▸ **WHAT YOU WILL DO**: In the records below, find each line with the word "cone" and copy it.

______________________________

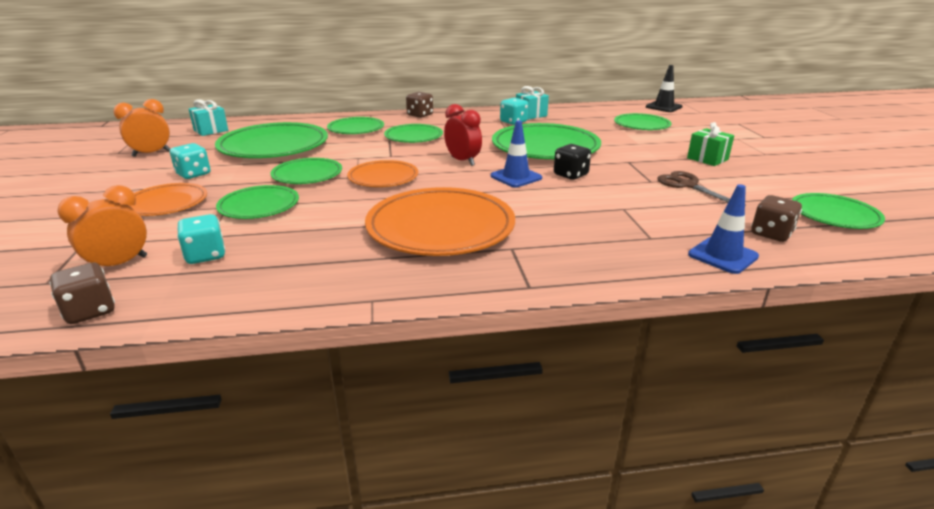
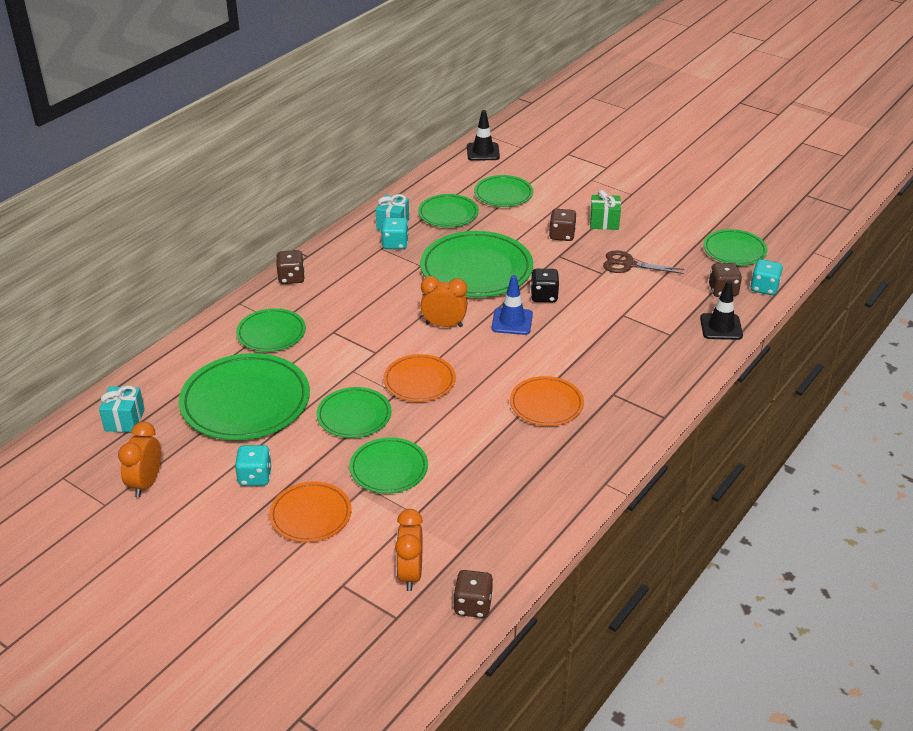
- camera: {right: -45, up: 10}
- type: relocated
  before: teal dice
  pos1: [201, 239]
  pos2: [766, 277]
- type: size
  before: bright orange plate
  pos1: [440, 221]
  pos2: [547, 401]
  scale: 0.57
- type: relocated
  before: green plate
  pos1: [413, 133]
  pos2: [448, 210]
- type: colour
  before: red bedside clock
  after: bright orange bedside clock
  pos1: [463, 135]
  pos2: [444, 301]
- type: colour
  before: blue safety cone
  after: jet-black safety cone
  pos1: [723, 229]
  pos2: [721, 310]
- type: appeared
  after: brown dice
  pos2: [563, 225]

______________________________

▸ **RESPONSE TO THE TASK**:
  before: blue safety cone
  after: jet-black safety cone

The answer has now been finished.